[Data excerpts]
#####

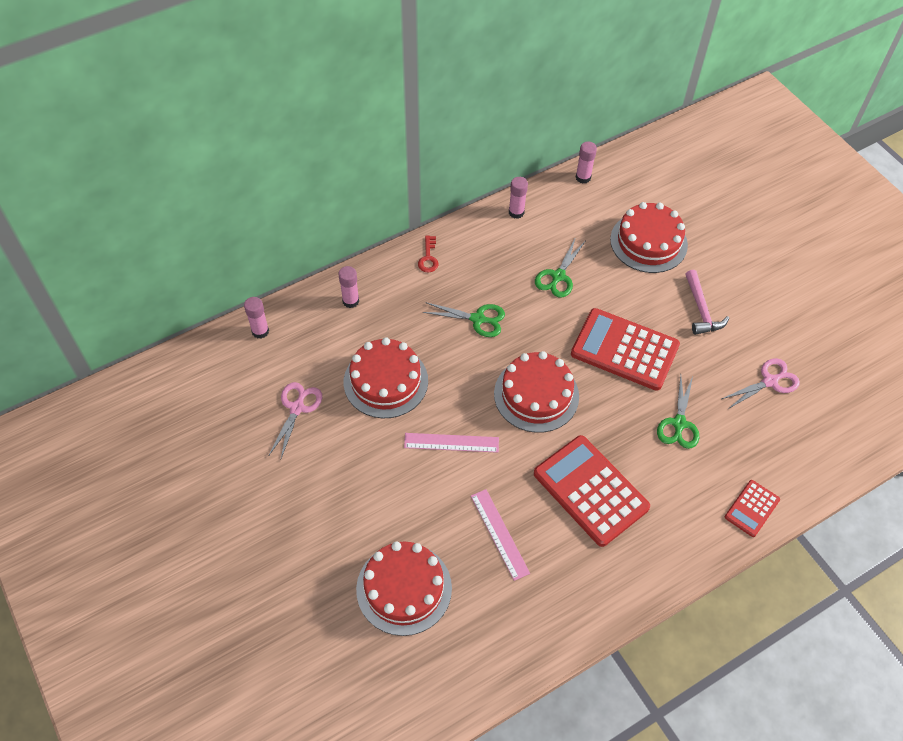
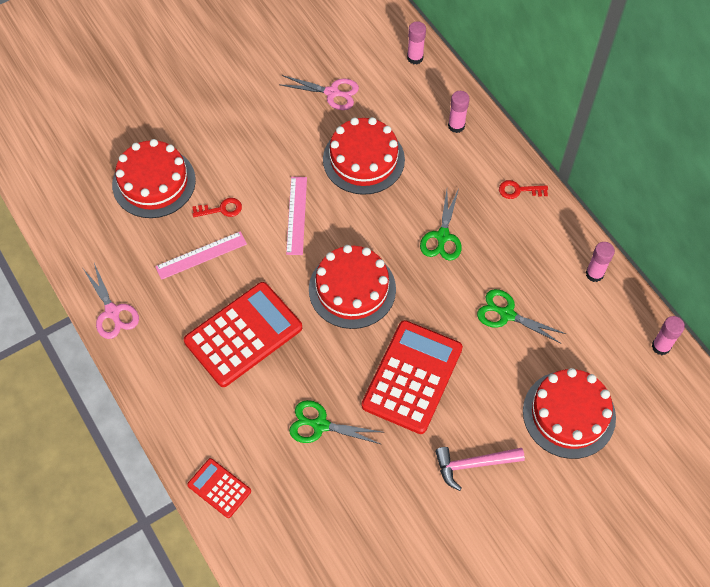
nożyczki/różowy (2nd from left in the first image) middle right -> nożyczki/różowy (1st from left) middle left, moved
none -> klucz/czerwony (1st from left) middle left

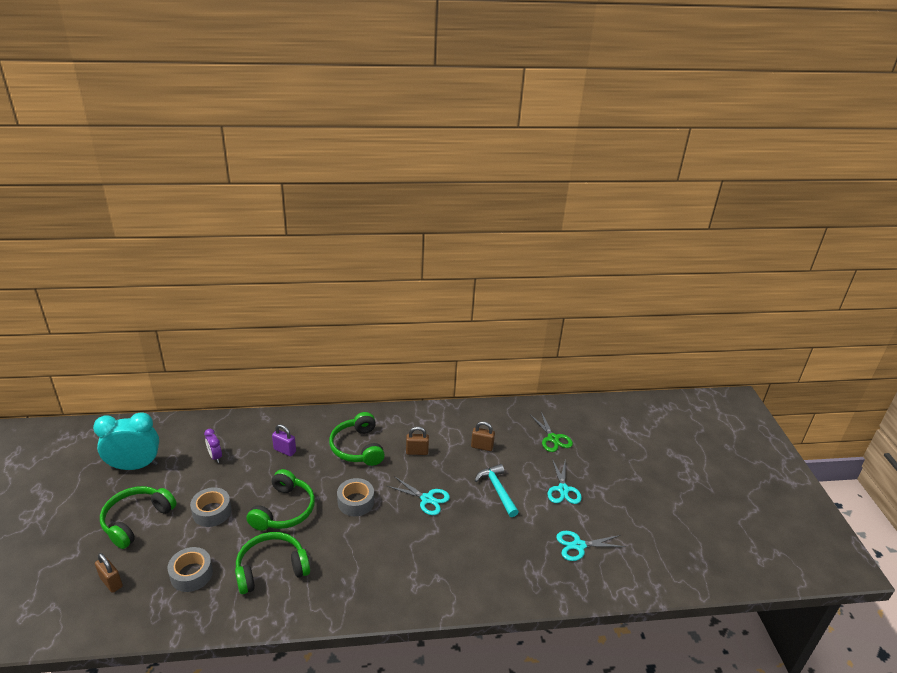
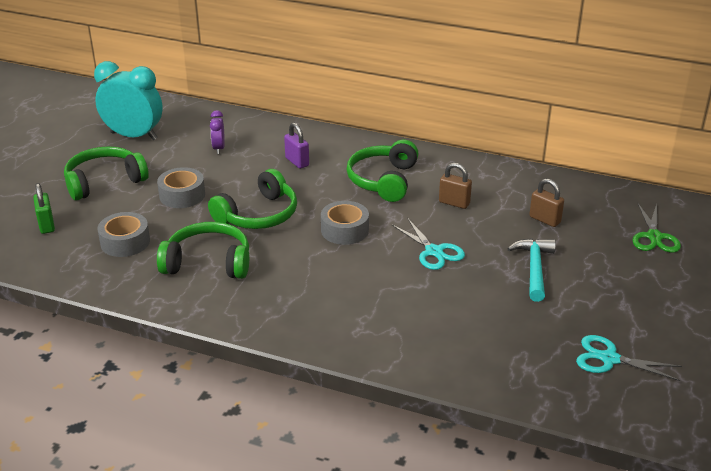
kłódka/brązowy (1st from left) bottom left -> kłódka/zielony middle left
nożyczki/turkusowy (2nd from left) bottom centre -> none

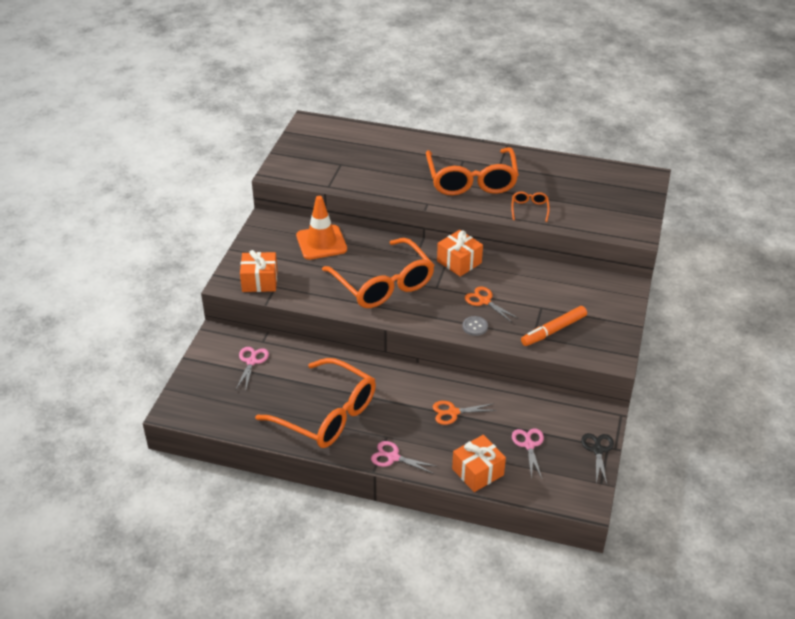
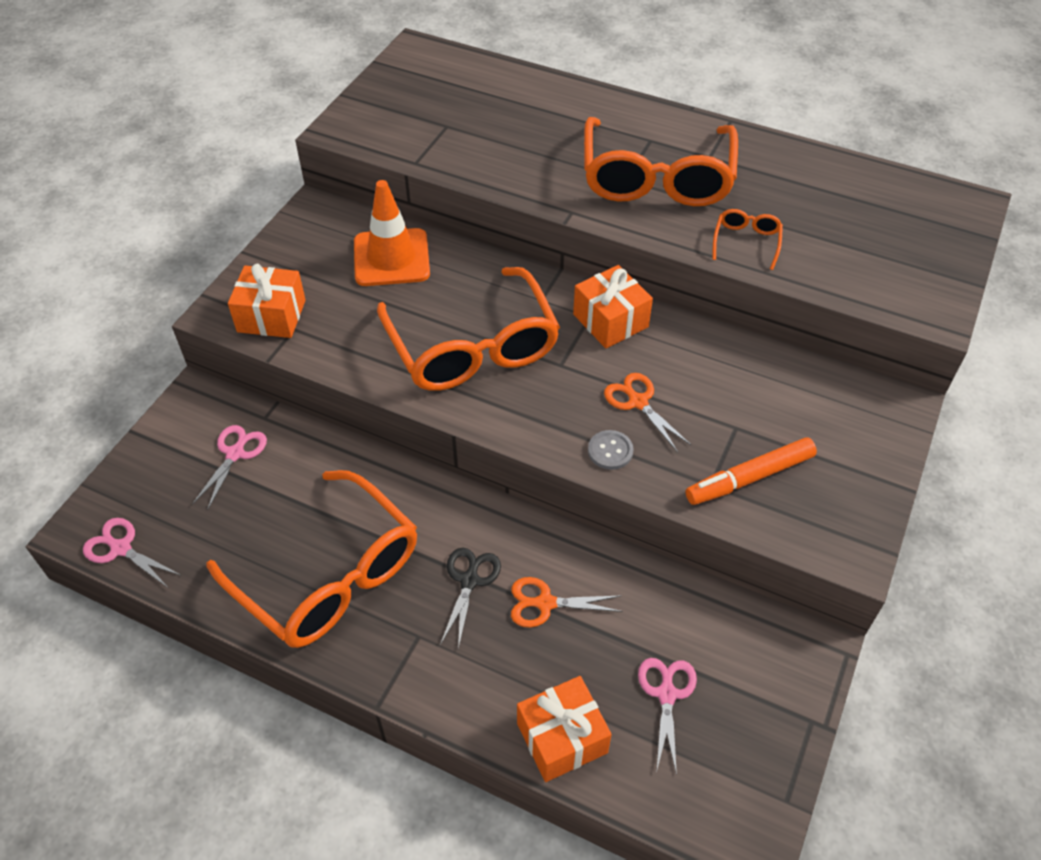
nożyczki/różowy (2nd from left in the first image) bottom centre -> nożyczki/różowy (1st from left) middle left, moved
nożyczki/czarny bottom right -> nożyczki/czarny bottom centre, moved

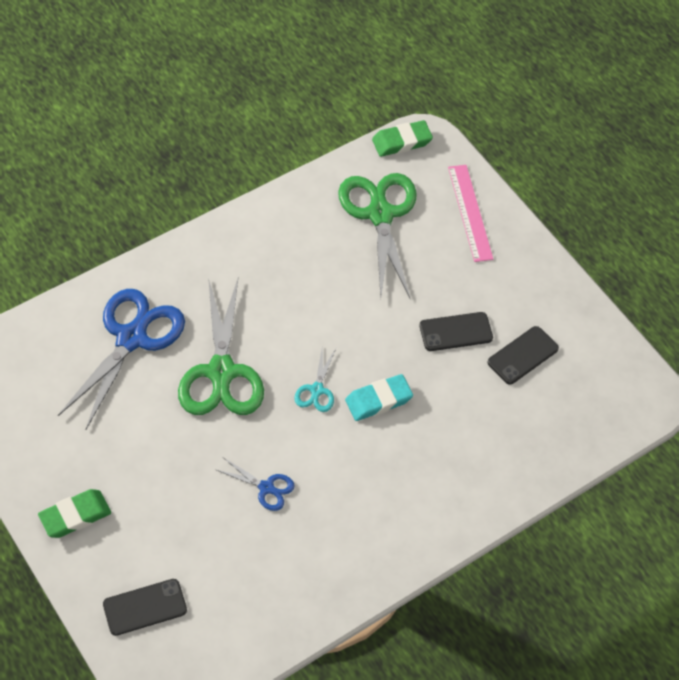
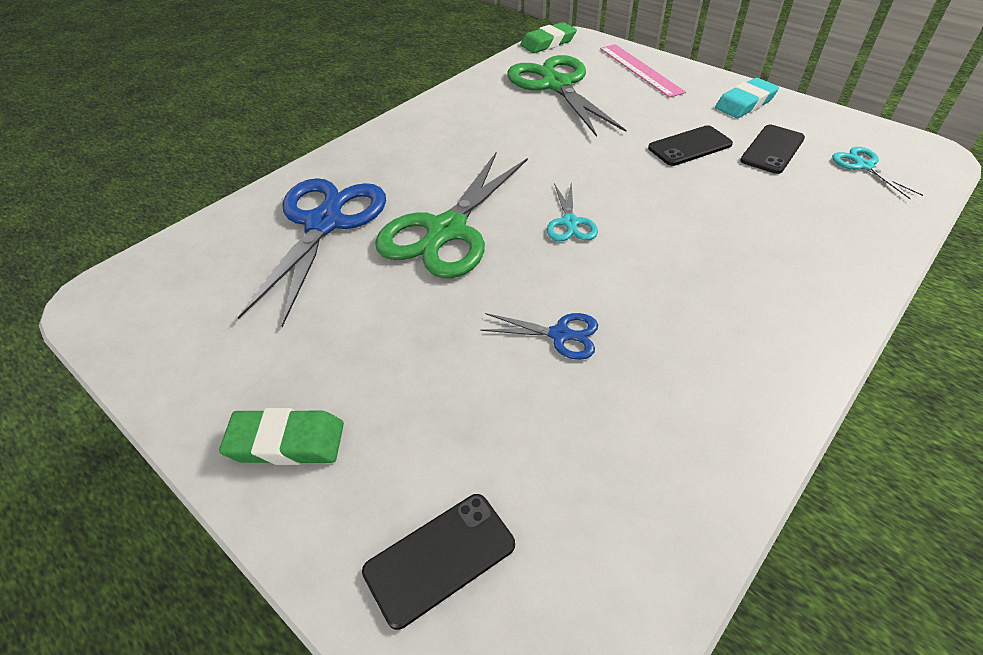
gumka do mazania/zielony (1st from left) bottom left -> gumka do mazania/zielony (1st from left) middle left, 45 degrees clockwise
nożyczki/zielony (1st from left) middle left -> nożyczki/zielony (1st from left) top centre, 45 degrees clockwise
gumka do mazania/turkusowy centre -> gumka do mazania/turkusowy top right, moved
none -> nożyczki/turkusowy (2nd from left) top right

#####

▶ TASK BRIEF:
Among the entries above, how many lines hold the word "nożyczki"? Reply with only that number.

▶ RESPONSE BOX:
6